● **Exercise data**:
####################
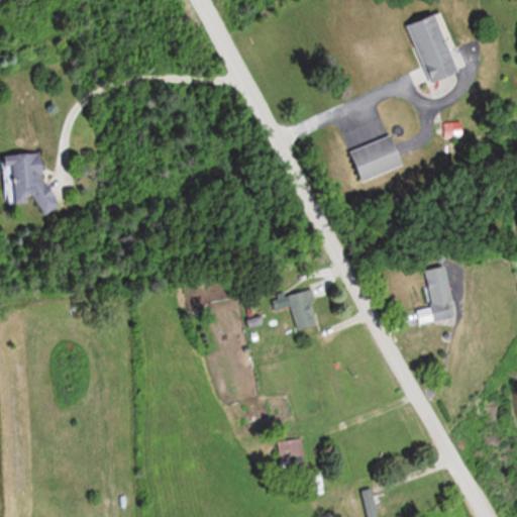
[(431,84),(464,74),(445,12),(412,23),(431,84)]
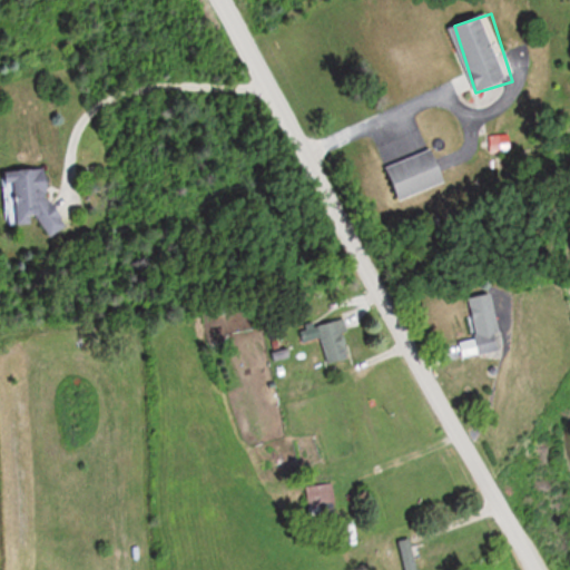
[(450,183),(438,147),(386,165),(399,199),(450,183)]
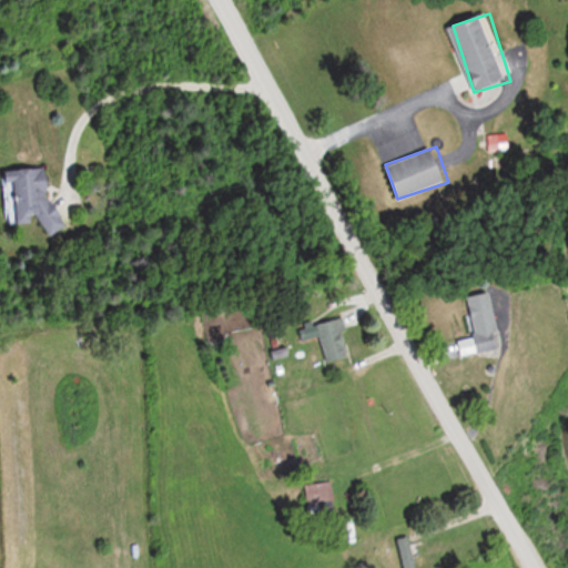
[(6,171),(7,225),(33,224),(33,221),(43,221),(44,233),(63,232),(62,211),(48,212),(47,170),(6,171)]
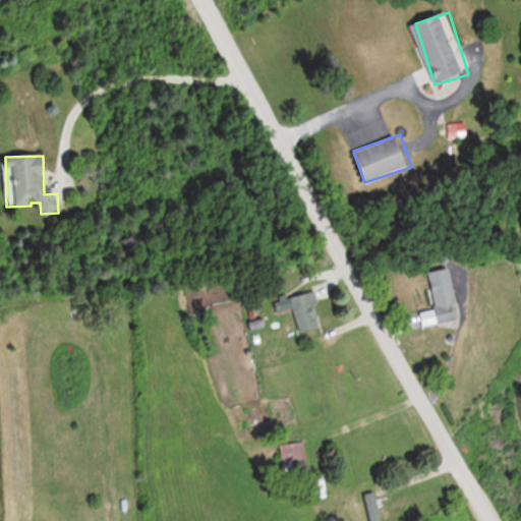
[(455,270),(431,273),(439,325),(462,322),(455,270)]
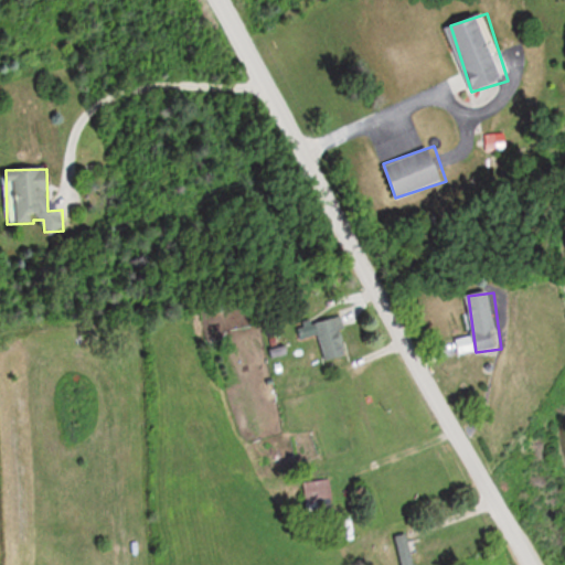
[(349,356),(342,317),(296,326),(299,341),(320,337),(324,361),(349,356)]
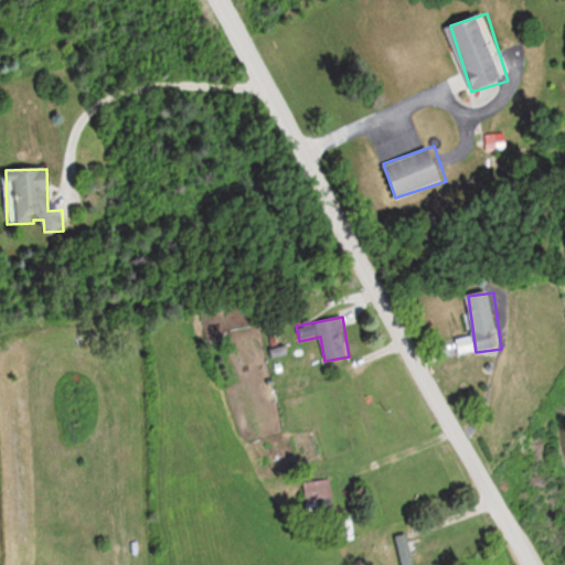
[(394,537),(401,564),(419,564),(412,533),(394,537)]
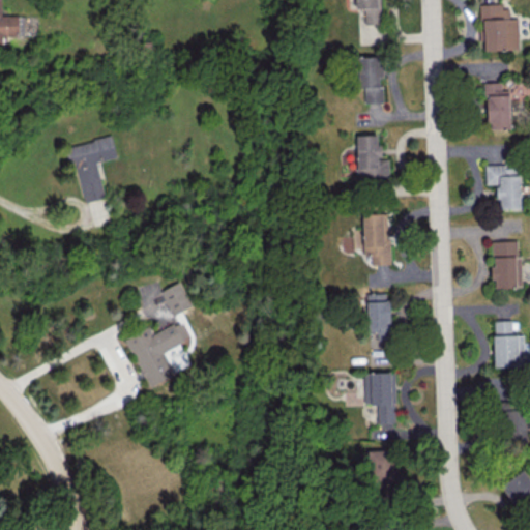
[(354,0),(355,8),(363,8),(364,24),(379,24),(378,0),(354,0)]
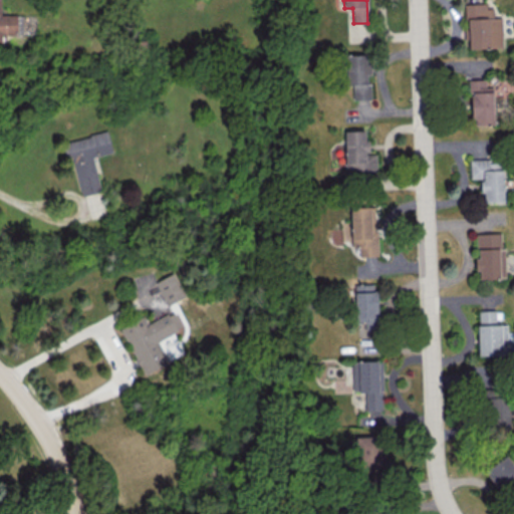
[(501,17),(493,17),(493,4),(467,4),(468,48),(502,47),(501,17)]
####################
● **Problem to work on**: Apart from its pictures, the material above should be repeated exactly.

● **Exercise output**:
[(431,84),(464,74),(445,12),(412,23),(431,84)]
[(450,183),(438,147),(386,165),(399,199),(450,183)]
[(6,171),(7,225),(33,224),(33,221),(43,221),(44,233),(63,232),(62,211),(48,212),(47,170),(6,171)]
[(455,270),(431,273),(439,325),(462,322),(455,270)]
[(349,356),(342,317),(296,326),(299,341),(320,337),(324,361),(349,356)]
[(394,537),(401,564),(419,564),(412,533),(394,537)]
[(354,0),(355,8),(363,8),(364,24),(379,24),(378,0),(354,0)]
[(501,17),(493,17),(493,4),(467,4),(468,48),(502,47),(501,17)]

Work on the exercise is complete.